Detected change data:
····················
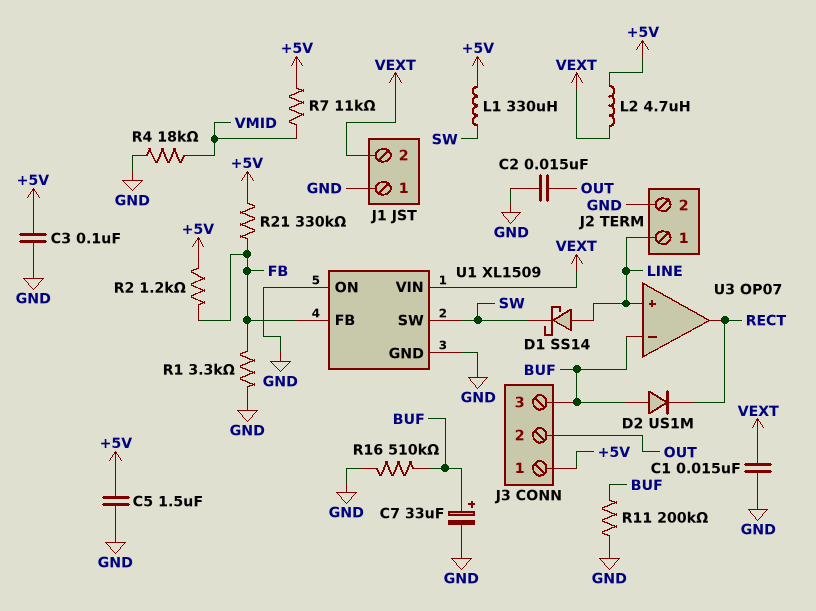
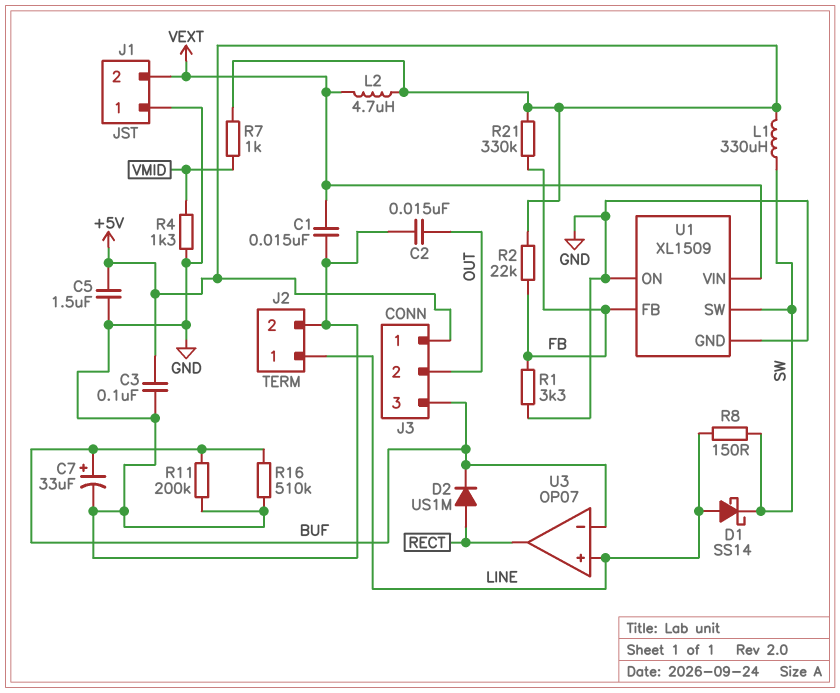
D2: diode US1M (A BUF, K RECT) -> diode US1M (A RECT, K BUF)
R2: 1.2k (+5V, FB) -> 22k (+5V, FB)
R4: 18k (GND, VMID) -> 1.3k (GND, VMID)
R7: 11k (+5V, VMID) -> 1k (+5V, VMID)
R8: none -> 150 (LINE, SW)

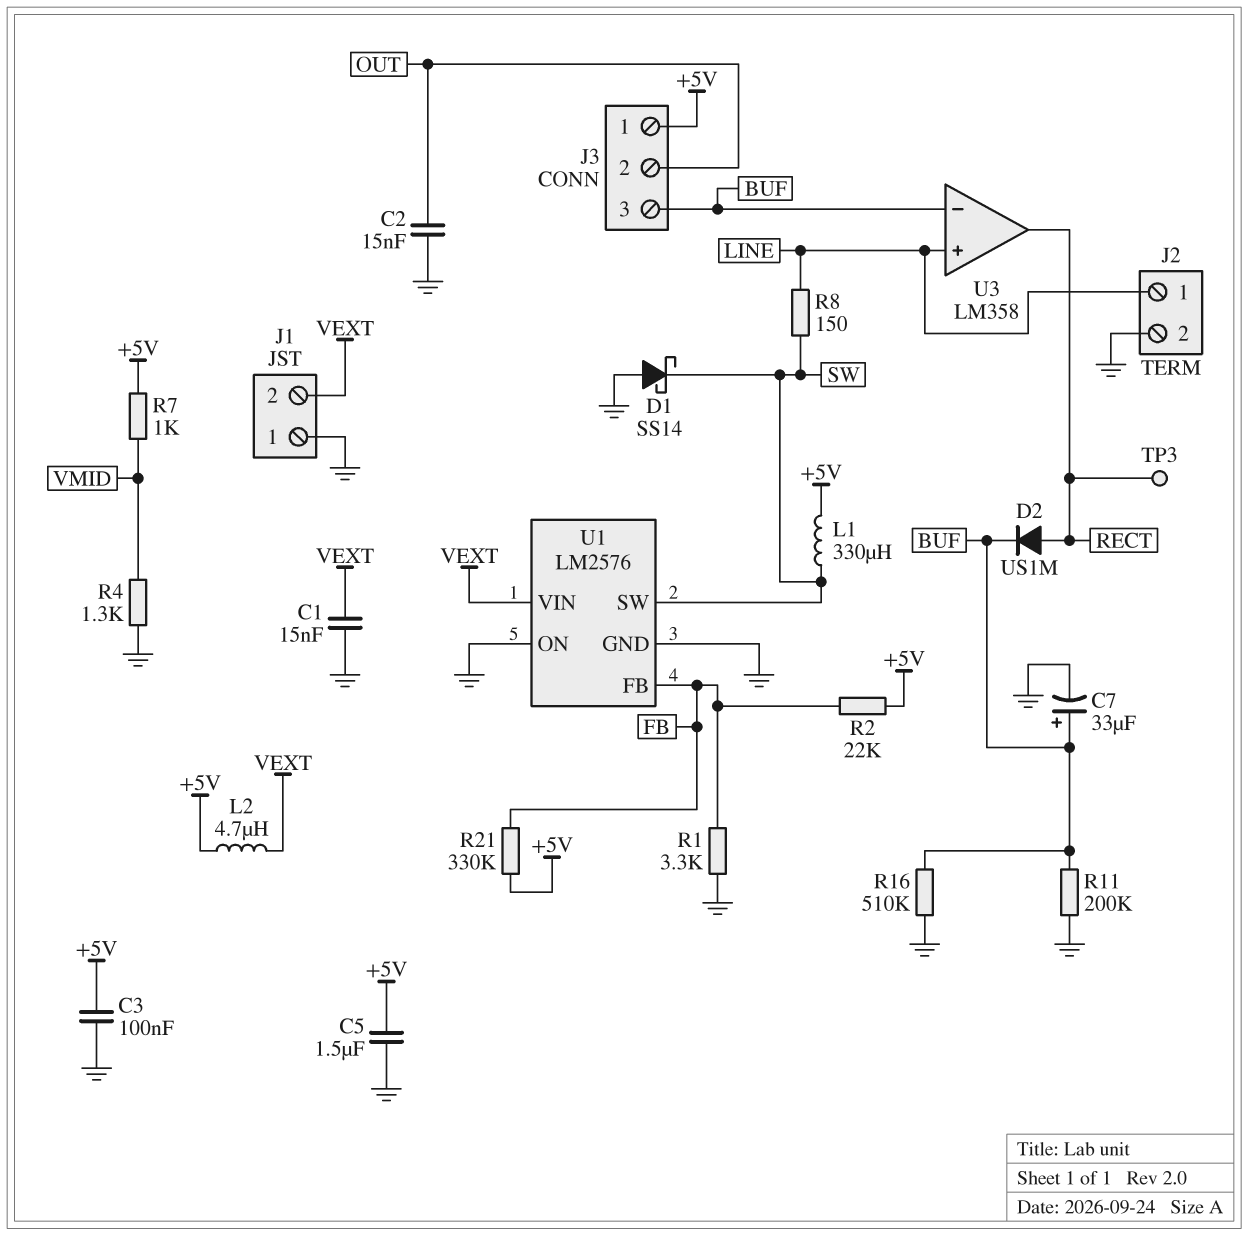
D1: schottky SS14 (A LINE, K SW) -> schottky SS14 (A GND, K SW)
TP3: none -> test point (RECT)
U1: XL1509 -> LM2576
U3: OP07 -> LM358

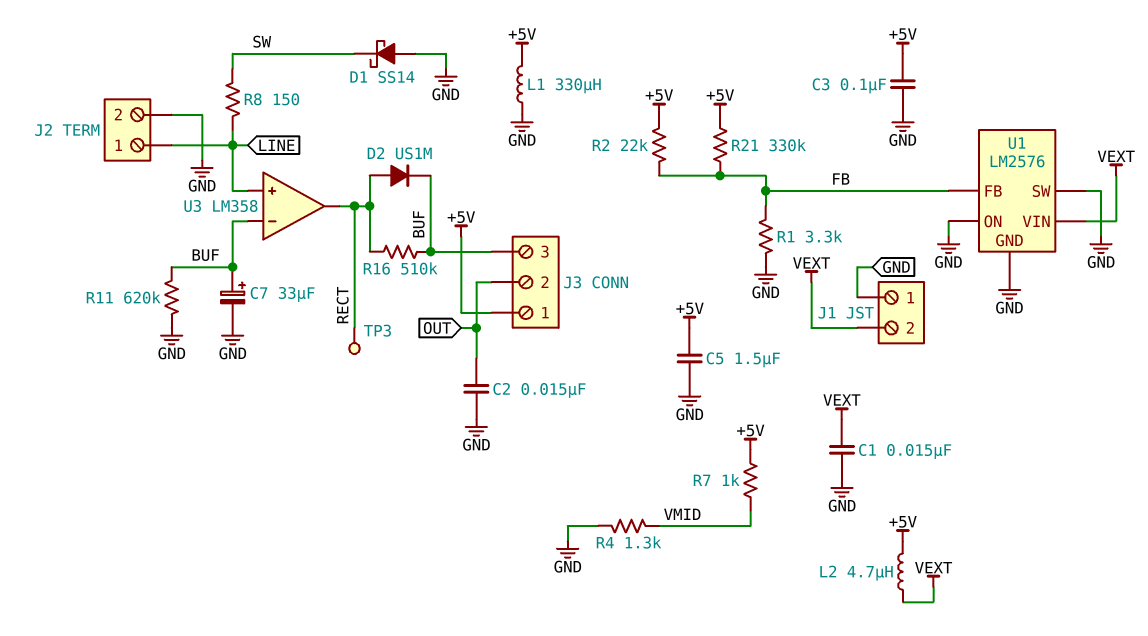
L1: 330uH (+5V, SW) -> 330uH (+5V, GND)
R11: 200k (BUF, GND) -> 620k (BUF, GND)
R16: 510k (BUF, GND) -> 510k (BUF, RECT)
U1 pin SW: SW -> GND

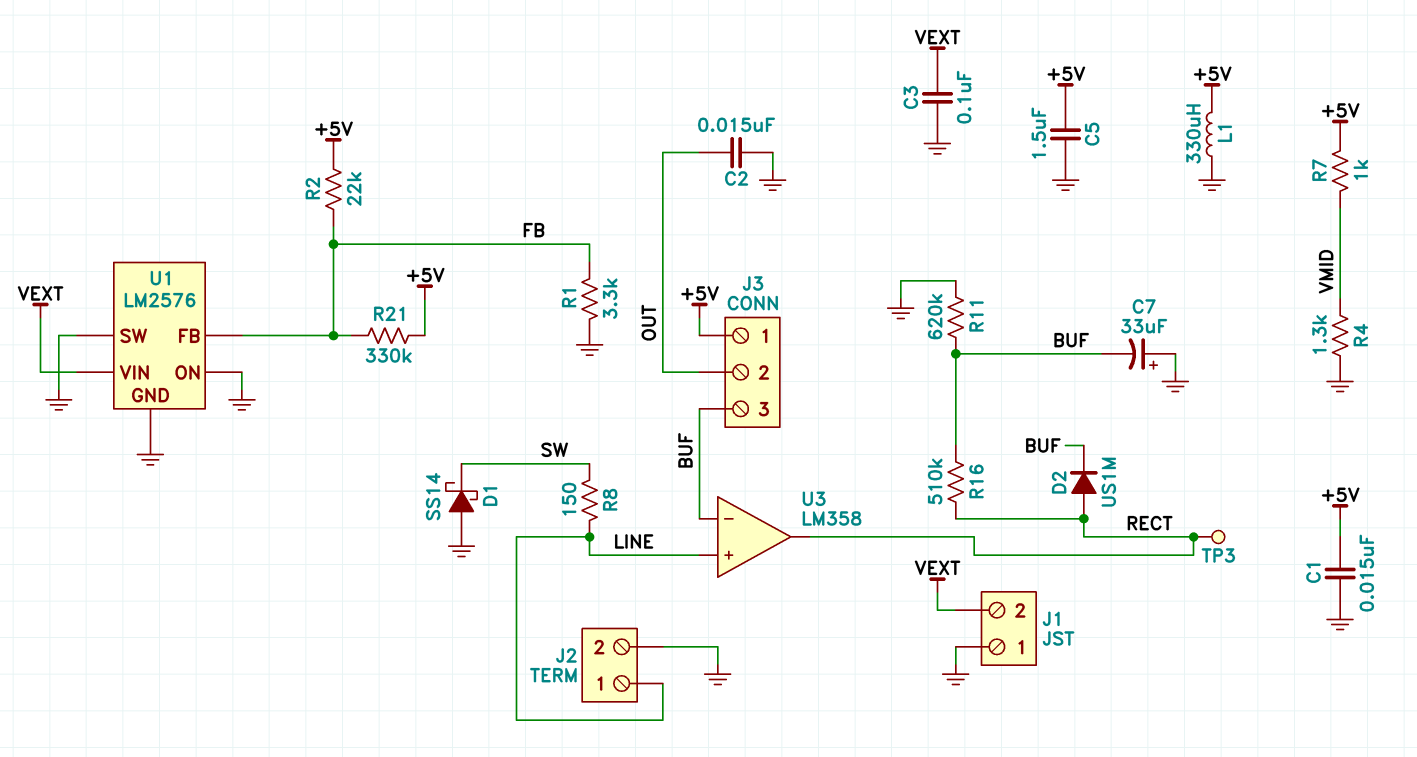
C1: 15nF (GND, VEXT) -> 15nF (+5V, GND)
C3: 100nF (+5V, GND) -> 100nF (GND, VEXT)
C7: 33uF (plus BUF, minus GND) -> 33uF (plus GND, minus BUF)
L2: 4.7uH (+5V, VEXT) -> none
····················
From the first line to the last, output the data exactly, without the pictures.

D2: diode US1M (A BUF, K RECT) -> diode US1M (A RECT, K BUF)
R2: 1.2k (+5V, FB) -> 22k (+5V, FB)
R4: 18k (GND, VMID) -> 1.3k (GND, VMID)
R7: 11k (+5V, VMID) -> 1k (+5V, VMID)
R8: none -> 150 (LINE, SW)

D1: schottky SS14 (A LINE, K SW) -> schottky SS14 (A GND, K SW)
TP3: none -> test point (RECT)
U1: XL1509 -> LM2576
U3: OP07 -> LM358

L1: 330uH (+5V, SW) -> 330uH (+5V, GND)
R11: 200k (BUF, GND) -> 620k (BUF, GND)
R16: 510k (BUF, GND) -> 510k (BUF, RECT)
U1 pin SW: SW -> GND

C1: 15nF (GND, VEXT) -> 15nF (+5V, GND)
C3: 100nF (+5V, GND) -> 100nF (GND, VEXT)
C7: 33uF (plus BUF, minus GND) -> 33uF (plus GND, minus BUF)
L2: 4.7uH (+5V, VEXT) -> none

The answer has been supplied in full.